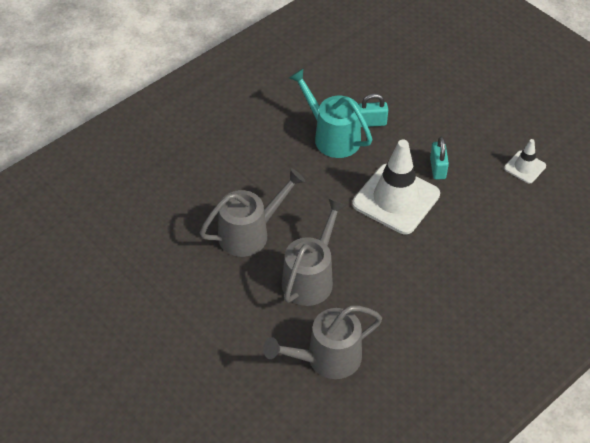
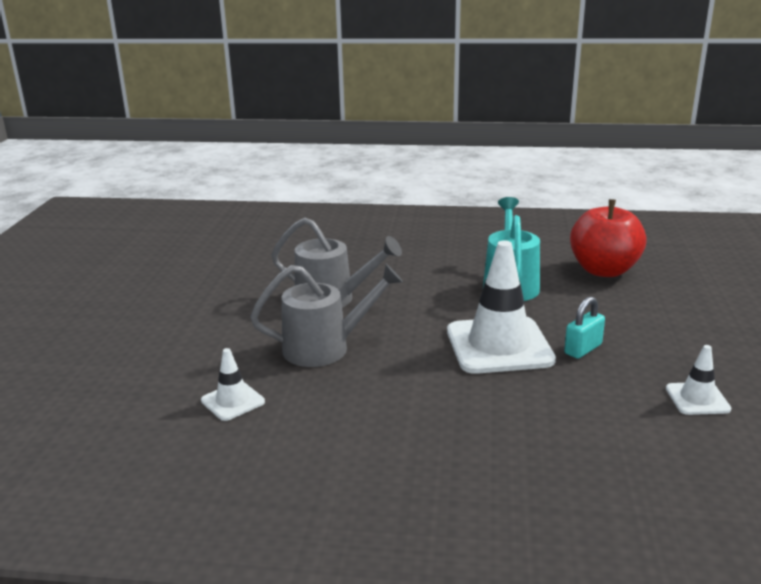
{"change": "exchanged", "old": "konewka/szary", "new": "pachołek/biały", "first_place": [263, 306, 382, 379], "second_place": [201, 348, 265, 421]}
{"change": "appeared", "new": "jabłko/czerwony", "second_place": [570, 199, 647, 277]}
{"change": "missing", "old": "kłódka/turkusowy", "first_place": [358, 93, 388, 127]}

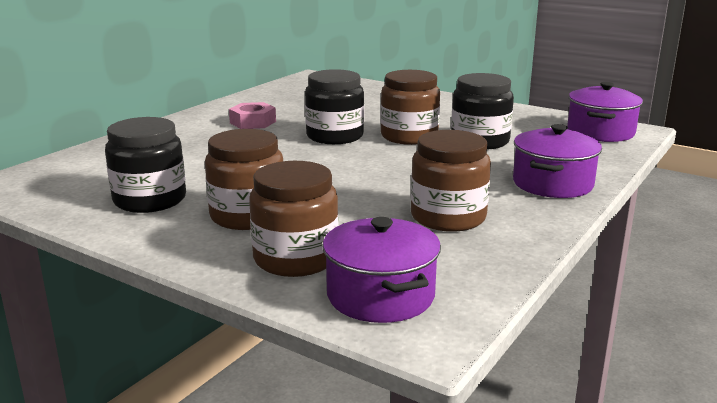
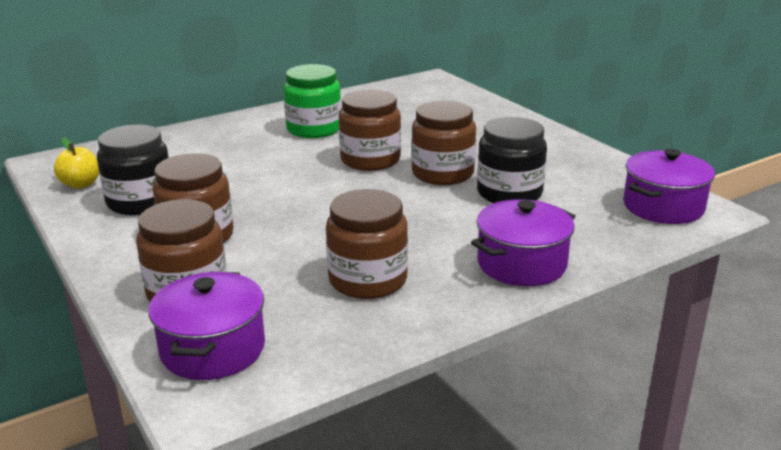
{"change": "appeared", "new": "jabłko/żółty", "second_place": [54, 138, 99, 189]}
{"change": "exchanged", "old": "nakrętka/różowy", "new": "słoik/zielony", "first_place": [229, 102, 276, 129], "second_place": [283, 64, 341, 138]}
{"change": "colour", "old": "słoik/czarny", "new": "słoik/brązowy", "first_place": [305, 69, 364, 144], "second_place": [339, 90, 401, 171]}

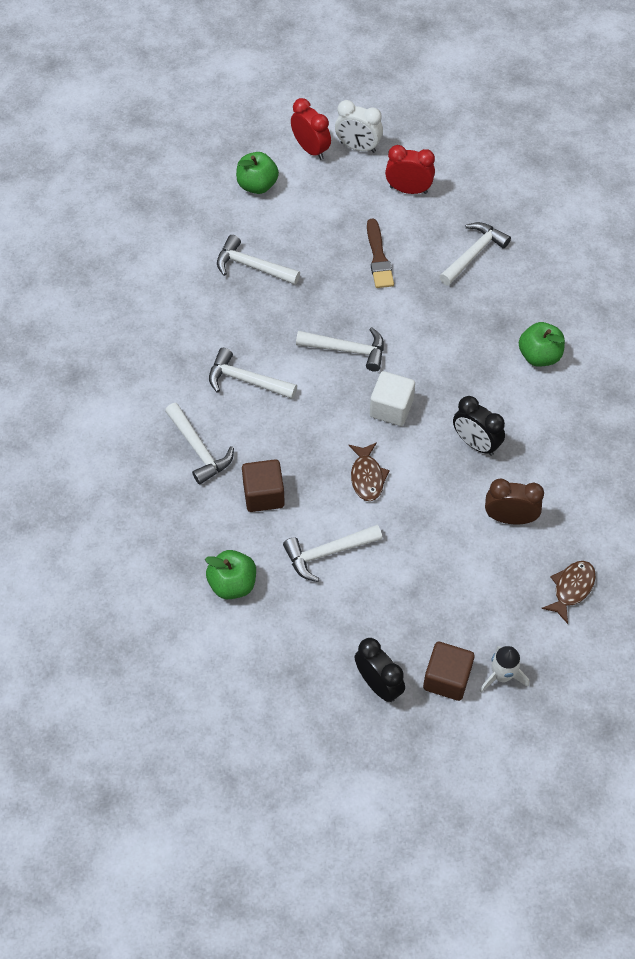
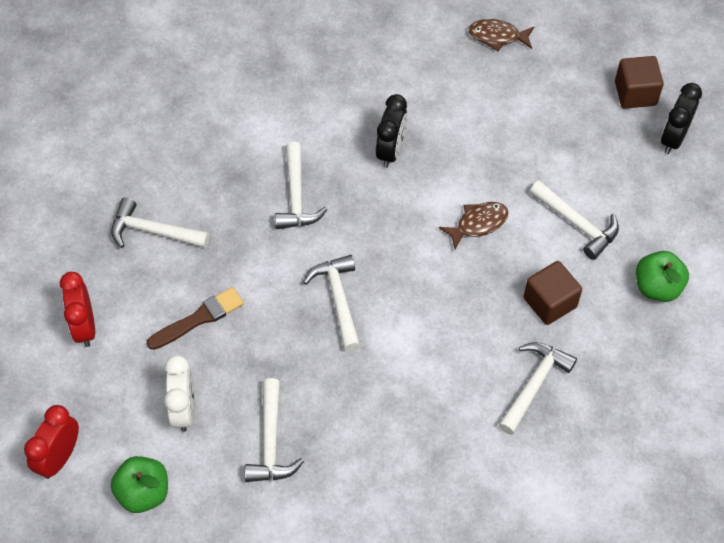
{"change": "relocated", "old": "budzik/biały", "first_place": [335, 100, 383, 153], "second_place": [164, 355, 195, 432]}
{"change": "relocated", "old": "młotek/biały", "first_place": [209, 348, 297, 399], "second_place": [275, 142, 328, 229]}
{"change": "missing", "old": "sześcian/biały", "first_place": [370, 371, 415, 426]}
{"change": "missing", "old": "rakieta/biały", "first_place": [480, 646, 529, 693]}
{"change": "missing", "old": "budzik/brązowy", "first_place": [485, 479, 544, 524]}
{"change": "missing", "old": "jabłko/zielony", "first_place": [519, 322, 565, 367]}

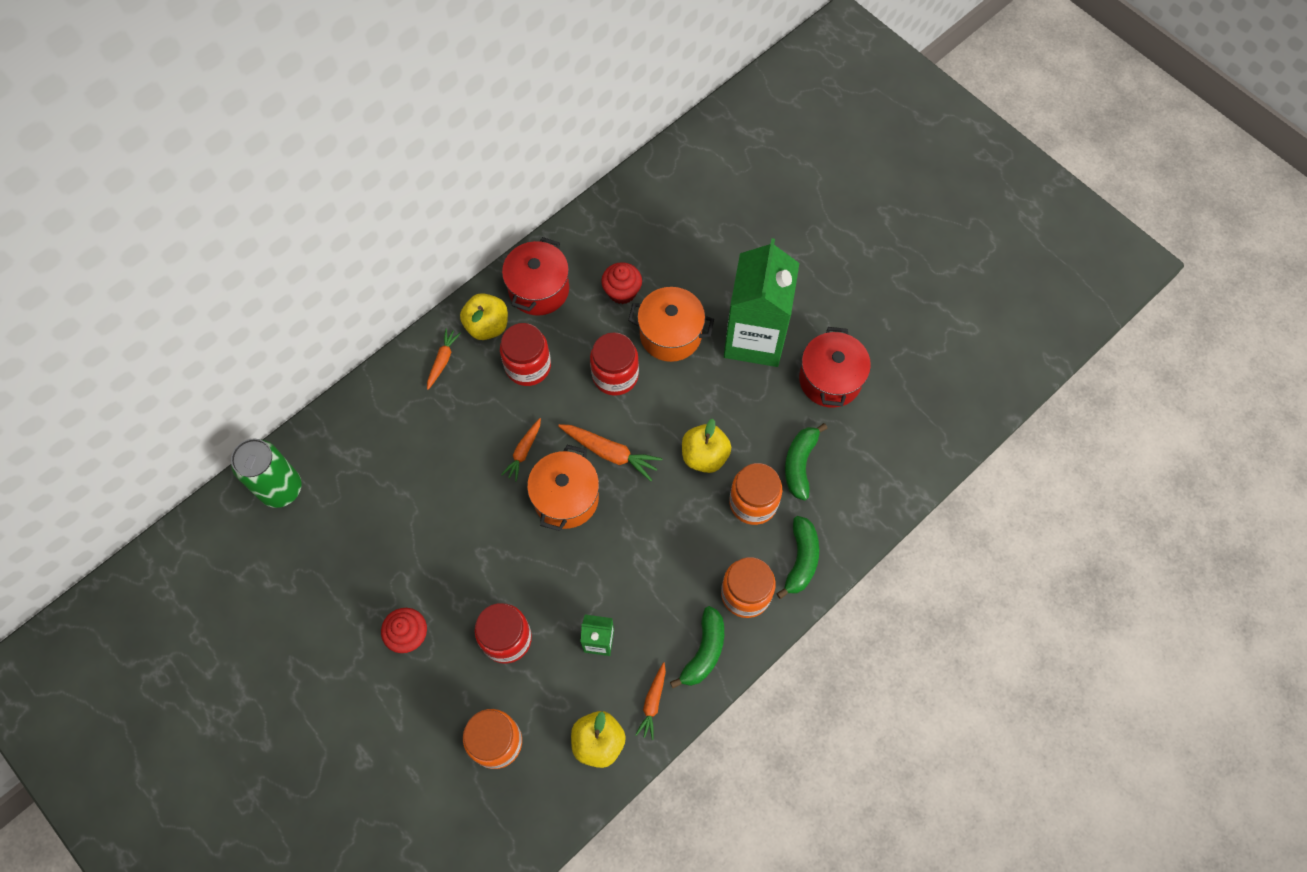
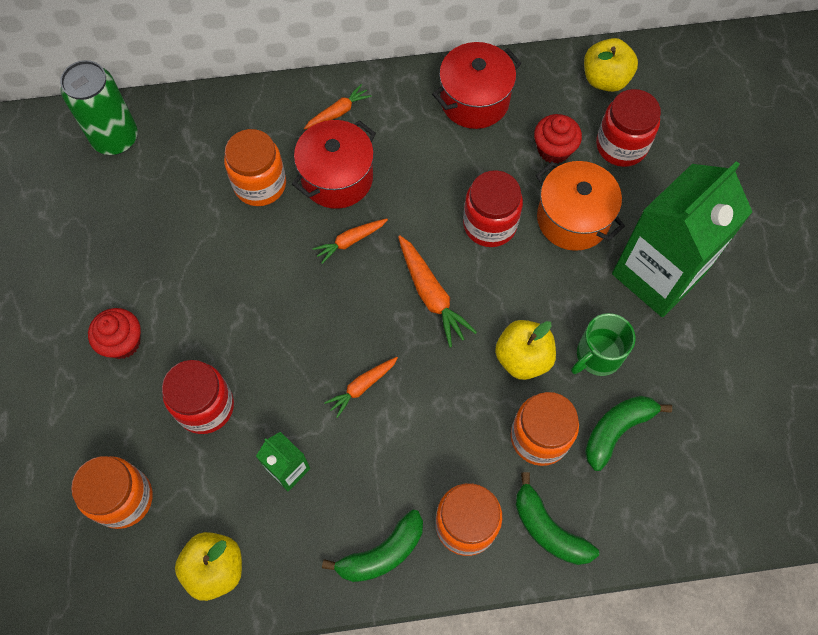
{"change": "appeared", "new": "słoik/pomarańczowy", "second_place": [224, 129, 286, 206]}
{"change": "relocated", "old": "garnek/czerwony", "first_place": [799, 327, 871, 408], "second_place": [292, 120, 376, 209]}
{"change": "relocated", "old": "marchewka/pomarańczowy", "first_place": [635, 662, 666, 740], "second_place": [324, 357, 398, 418]}
{"change": "spun", "old": "banan/zielony", "first_place": [776, 516, 819, 599], "second_place": [516, 472, 599, 565], "degrees": 90}
{"change": "appeared", "new": "kubek/zielony", "second_place": [571, 313, 635, 376]}
{"change": "relocated", "old": "jabłko/żółty", "first_place": [460, 293, 508, 340], "second_place": [584, 38, 638, 92]}
{"change": "relocated", "old": "słoik/czerwony", "first_place": [500, 323, 551, 386], "second_place": [596, 89, 661, 167]}
{"change": "missing", "old": "garnek/pomarańczowy", "first_place": [527, 445, 599, 531]}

TASK DETAILS
Set down all the entries exactly as they appear, but skip any pictures.

OUTPUT
{"change": "exchanged", "old": "konewka/szary", "new": "pachołek/biały", "first_place": [263, 306, 382, 379], "second_place": [201, 348, 265, 421]}
{"change": "appeared", "new": "jabłko/czerwony", "second_place": [570, 199, 647, 277]}
{"change": "missing", "old": "kłódka/turkusowy", "first_place": [358, 93, 388, 127]}

{"change": "appeared", "new": "jabłko/żółty", "second_place": [54, 138, 99, 189]}
{"change": "exchanged", "old": "nakrętka/różowy", "new": "słoik/zielony", "first_place": [229, 102, 276, 129], "second_place": [283, 64, 341, 138]}
{"change": "colour", "old": "słoik/czarny", "new": "słoik/brązowy", "first_place": [305, 69, 364, 144], "second_place": [339, 90, 401, 171]}

{"change": "relocated", "old": "budzik/biały", "first_place": [335, 100, 383, 153], "second_place": [164, 355, 195, 432]}
{"change": "relocated", "old": "młotek/biały", "first_place": [209, 348, 297, 399], "second_place": [275, 142, 328, 229]}
{"change": "missing", "old": "sześcian/biały", "first_place": [370, 371, 415, 426]}
{"change": "missing", "old": "rakieta/biały", "first_place": [480, 646, 529, 693]}
{"change": "missing", "old": "budzik/brązowy", "first_place": [485, 479, 544, 524]}
{"change": "missing", "old": "jabłko/zielony", "first_place": [519, 322, 565, 367]}

{"change": "appeared", "new": "słoik/pomarańczowy", "second_place": [224, 129, 286, 206]}
{"change": "relocated", "old": "garnek/czerwony", "first_place": [799, 327, 871, 408], "second_place": [292, 120, 376, 209]}
{"change": "relocated", "old": "marchewka/pomarańczowy", "first_place": [635, 662, 666, 740], "second_place": [324, 357, 398, 418]}
{"change": "spun", "old": "banan/zielony", "first_place": [776, 516, 819, 599], "second_place": [516, 472, 599, 565], "degrees": 90}
{"change": "appeared", "new": "kubek/zielony", "second_place": [571, 313, 635, 376]}
{"change": "relocated", "old": "jabłko/żółty", "first_place": [460, 293, 508, 340], "second_place": [584, 38, 638, 92]}
{"change": "relocated", "old": "słoik/czerwony", "first_place": [500, 323, 551, 386], "second_place": [596, 89, 661, 167]}
{"change": "missing", "old": "garnek/pomarańczowy", "first_place": [527, 445, 599, 531]}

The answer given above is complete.